START The data
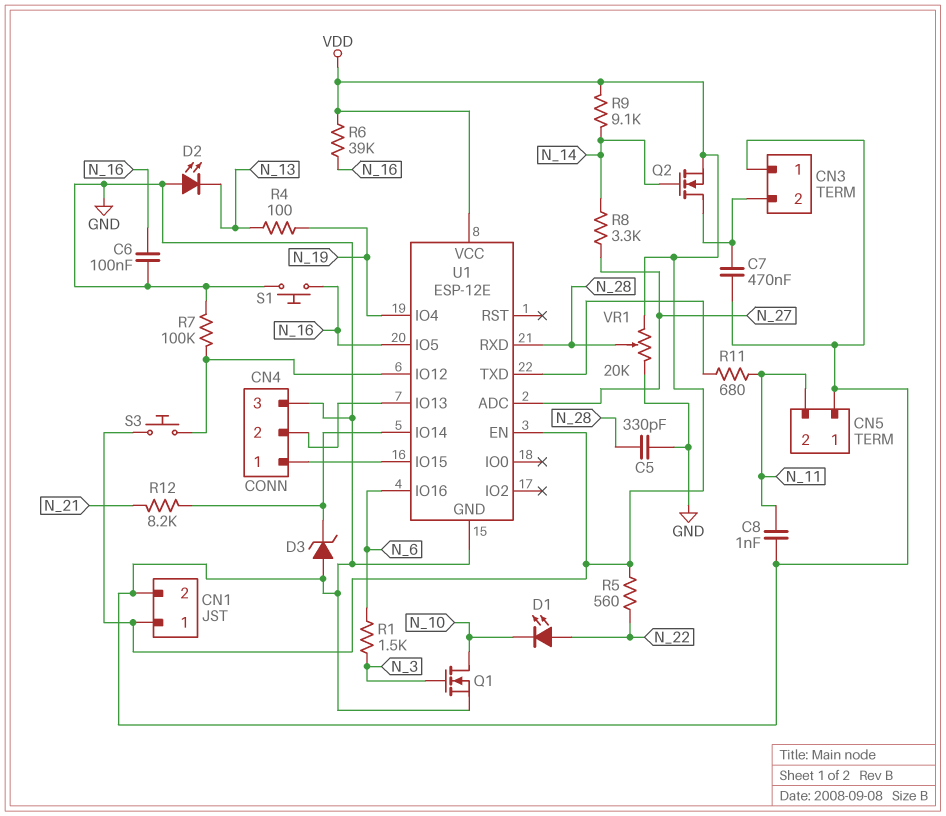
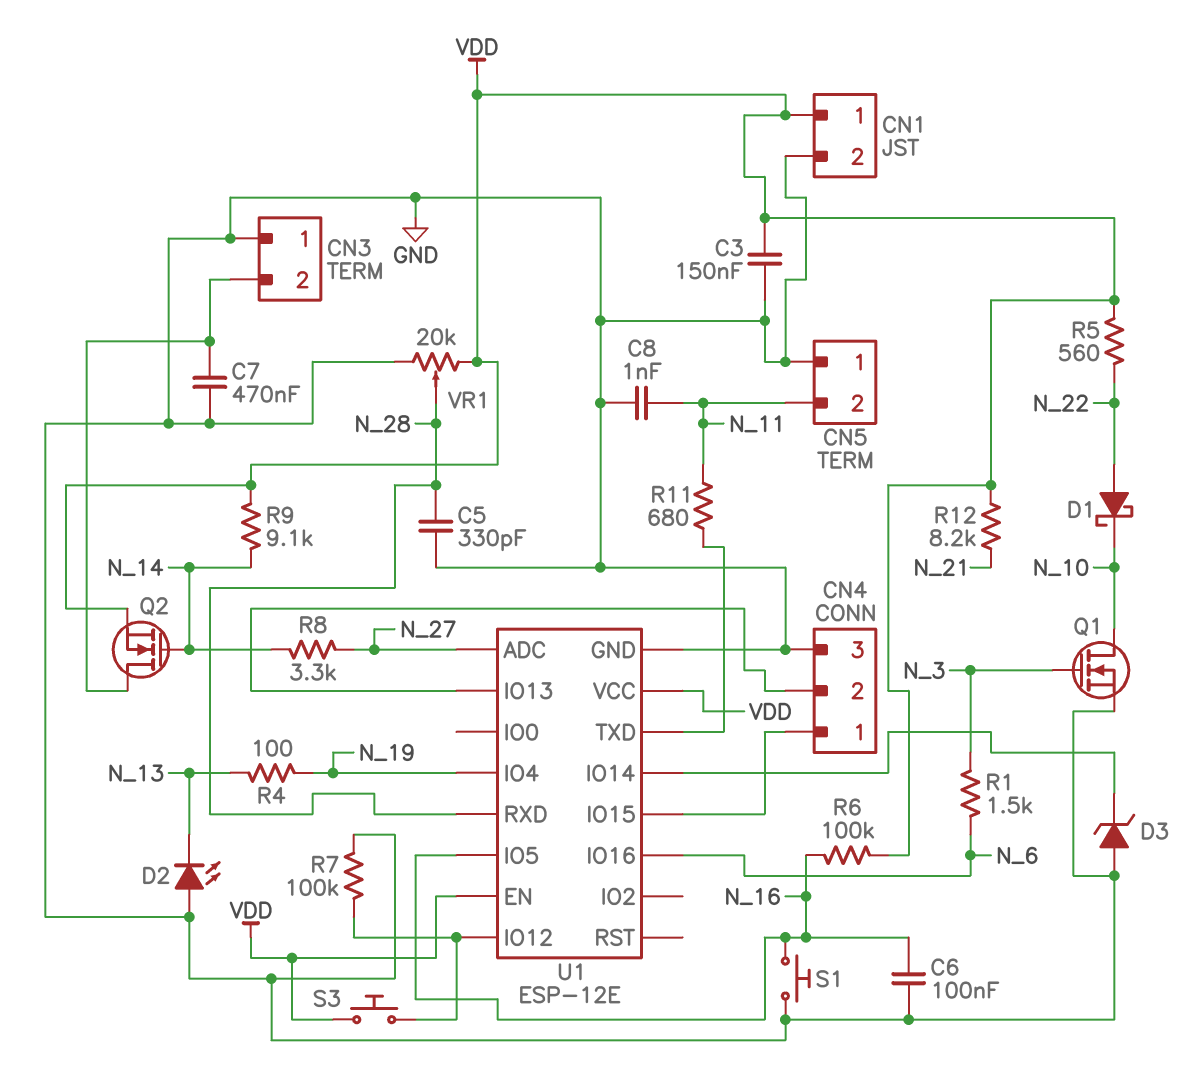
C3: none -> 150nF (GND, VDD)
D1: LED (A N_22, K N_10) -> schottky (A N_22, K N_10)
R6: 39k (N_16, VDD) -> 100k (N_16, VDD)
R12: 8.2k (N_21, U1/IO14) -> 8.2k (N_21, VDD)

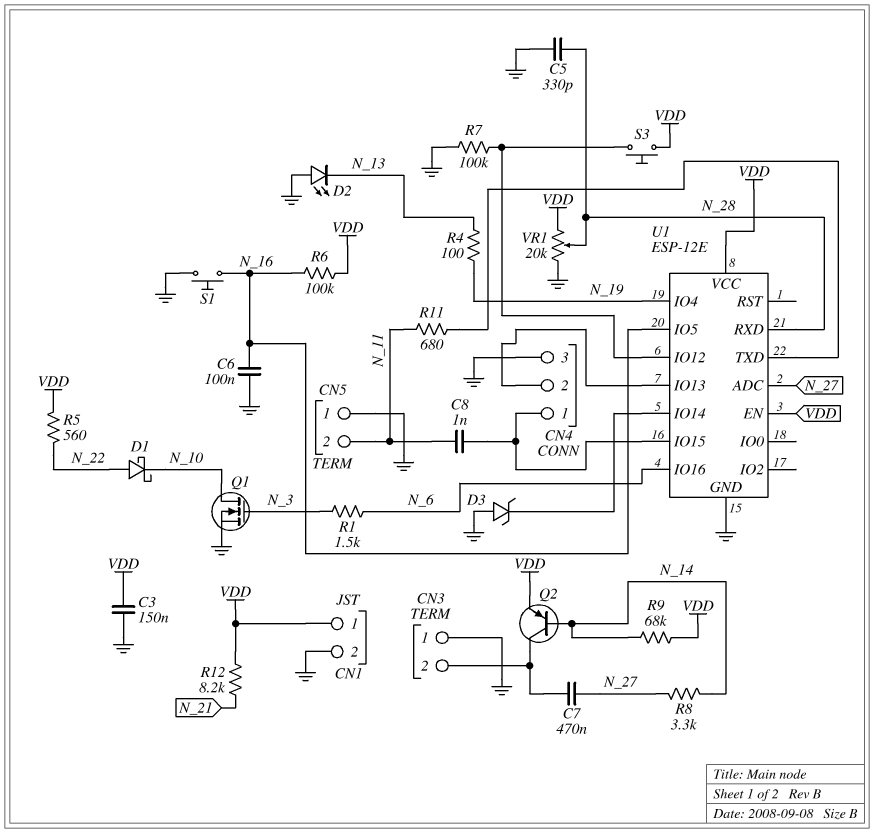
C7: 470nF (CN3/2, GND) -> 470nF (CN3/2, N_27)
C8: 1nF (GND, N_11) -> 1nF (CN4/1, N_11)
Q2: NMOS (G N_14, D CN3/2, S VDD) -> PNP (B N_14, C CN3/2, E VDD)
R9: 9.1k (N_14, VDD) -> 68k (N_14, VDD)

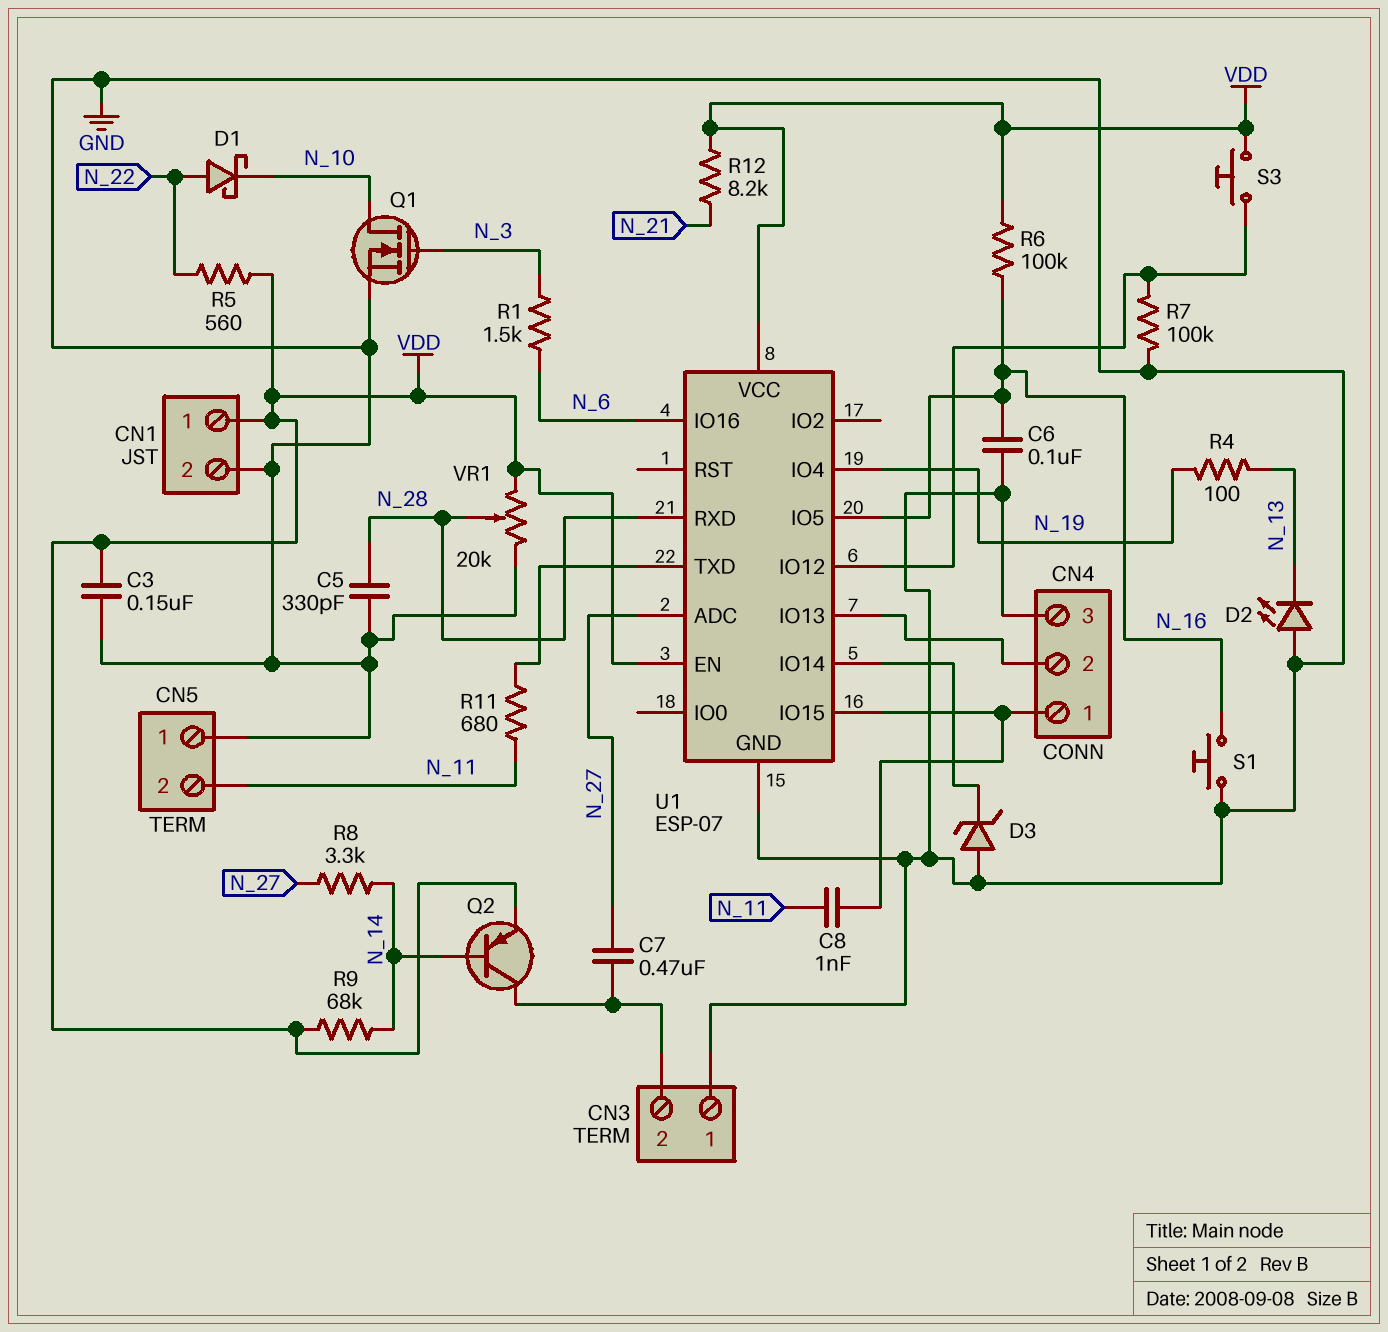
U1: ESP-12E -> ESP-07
END The data
What needs to be done
Output every record above verbatim, excluding images.

Exercise response
C3: none -> 150nF (GND, VDD)
D1: LED (A N_22, K N_10) -> schottky (A N_22, K N_10)
R6: 39k (N_16, VDD) -> 100k (N_16, VDD)
R12: 8.2k (N_21, U1/IO14) -> 8.2k (N_21, VDD)

C7: 470nF (CN3/2, GND) -> 470nF (CN3/2, N_27)
C8: 1nF (GND, N_11) -> 1nF (CN4/1, N_11)
Q2: NMOS (G N_14, D CN3/2, S VDD) -> PNP (B N_14, C CN3/2, E VDD)
R9: 9.1k (N_14, VDD) -> 68k (N_14, VDD)

U1: ESP-12E -> ESP-07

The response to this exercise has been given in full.